_YOUR INSTRUCTIONS_. An exact repetition of the data is required; no picture should appear in it.

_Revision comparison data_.
******************************
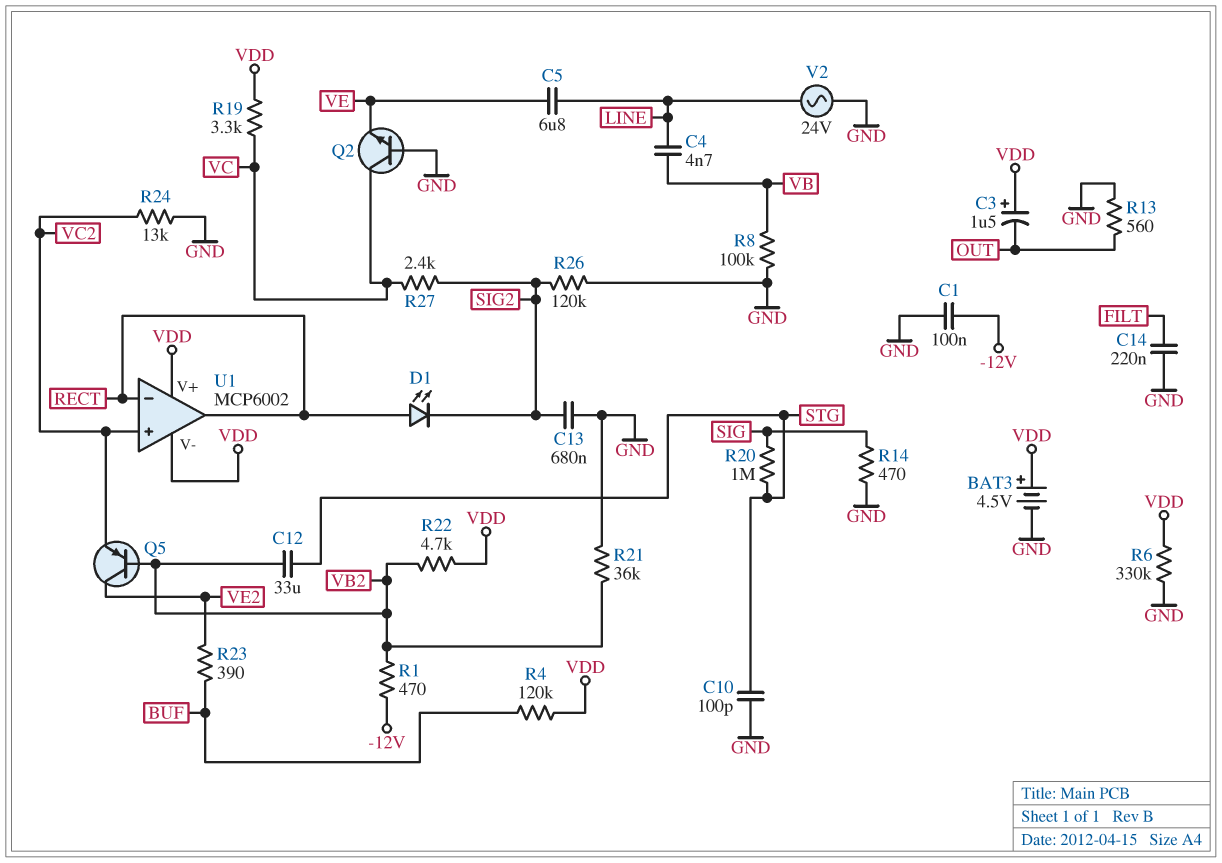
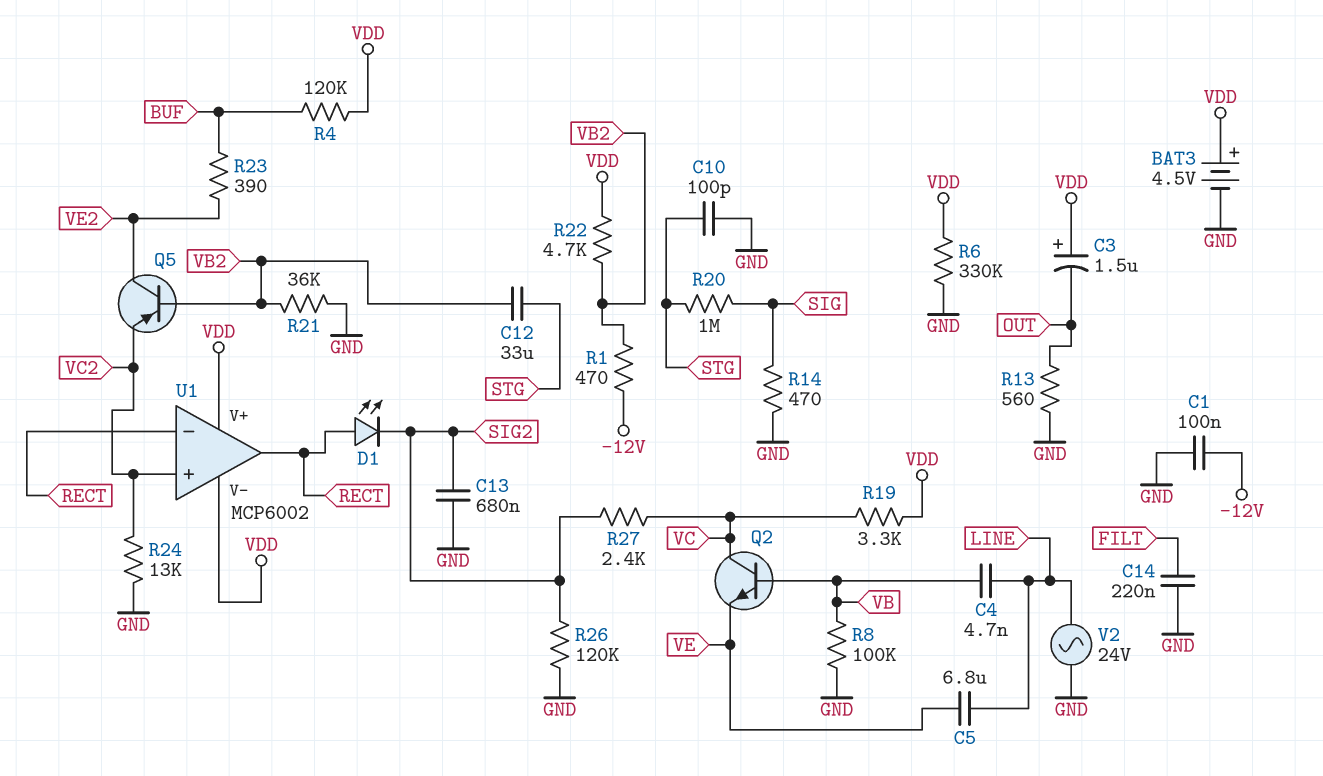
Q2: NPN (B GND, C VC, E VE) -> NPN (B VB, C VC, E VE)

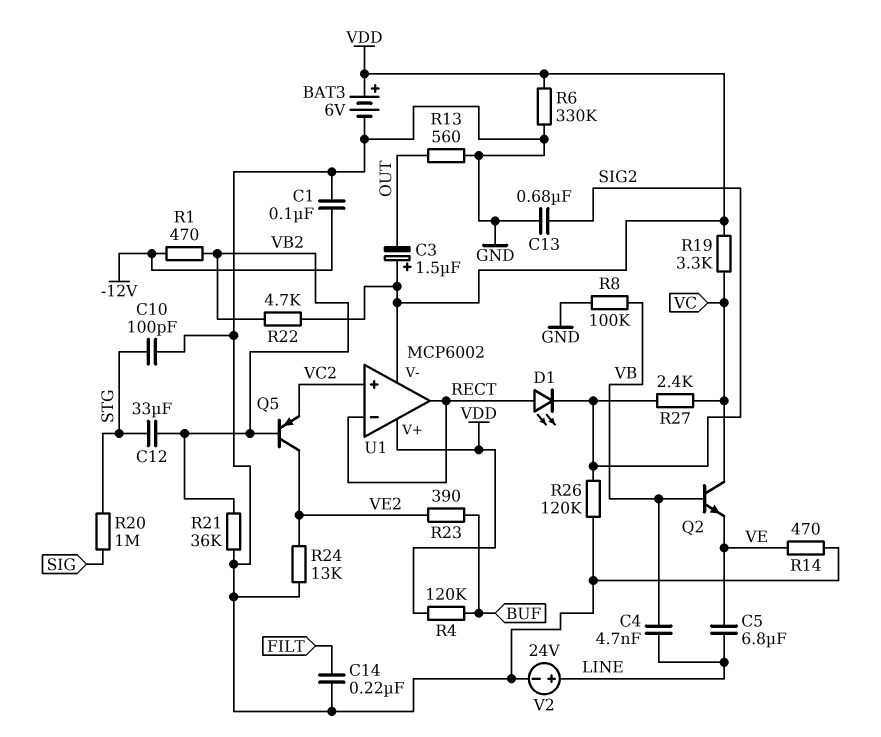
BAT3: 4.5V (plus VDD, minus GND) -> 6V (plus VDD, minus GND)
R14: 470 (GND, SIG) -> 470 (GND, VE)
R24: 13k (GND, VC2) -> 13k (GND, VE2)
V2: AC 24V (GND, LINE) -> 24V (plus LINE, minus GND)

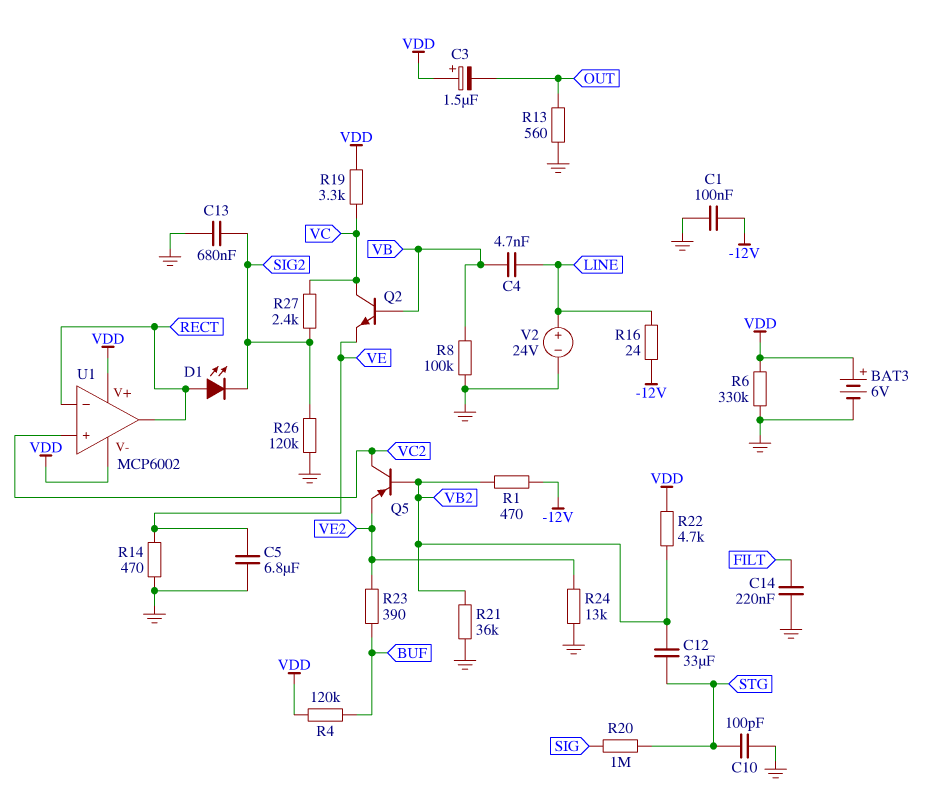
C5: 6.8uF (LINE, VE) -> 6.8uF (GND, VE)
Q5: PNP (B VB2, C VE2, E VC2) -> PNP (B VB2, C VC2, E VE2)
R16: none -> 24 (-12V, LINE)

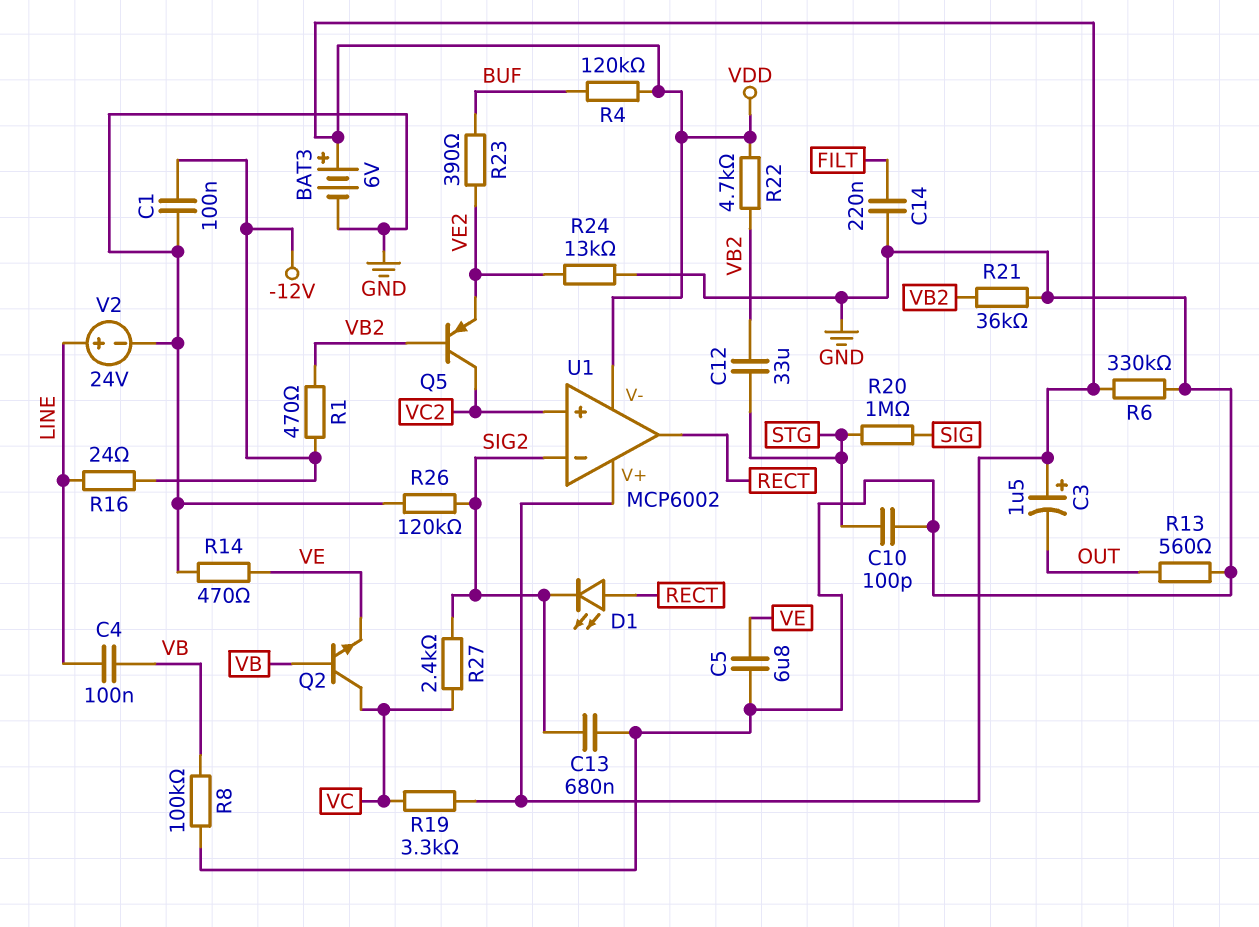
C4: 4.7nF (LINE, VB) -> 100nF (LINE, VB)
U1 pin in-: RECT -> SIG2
******************************
_WRITTEN SOLUTION_.
Q2: NPN (B GND, C VC, E VE) -> NPN (B VB, C VC, E VE)

BAT3: 4.5V (plus VDD, minus GND) -> 6V (plus VDD, minus GND)
R14: 470 (GND, SIG) -> 470 (GND, VE)
R24: 13k (GND, VC2) -> 13k (GND, VE2)
V2: AC 24V (GND, LINE) -> 24V (plus LINE, minus GND)

C5: 6.8uF (LINE, VE) -> 6.8uF (GND, VE)
Q5: PNP (B VB2, C VE2, E VC2) -> PNP (B VB2, C VC2, E VE2)
R16: none -> 24 (-12V, LINE)

C4: 4.7nF (LINE, VB) -> 100nF (LINE, VB)
U1 pin in-: RECT -> SIG2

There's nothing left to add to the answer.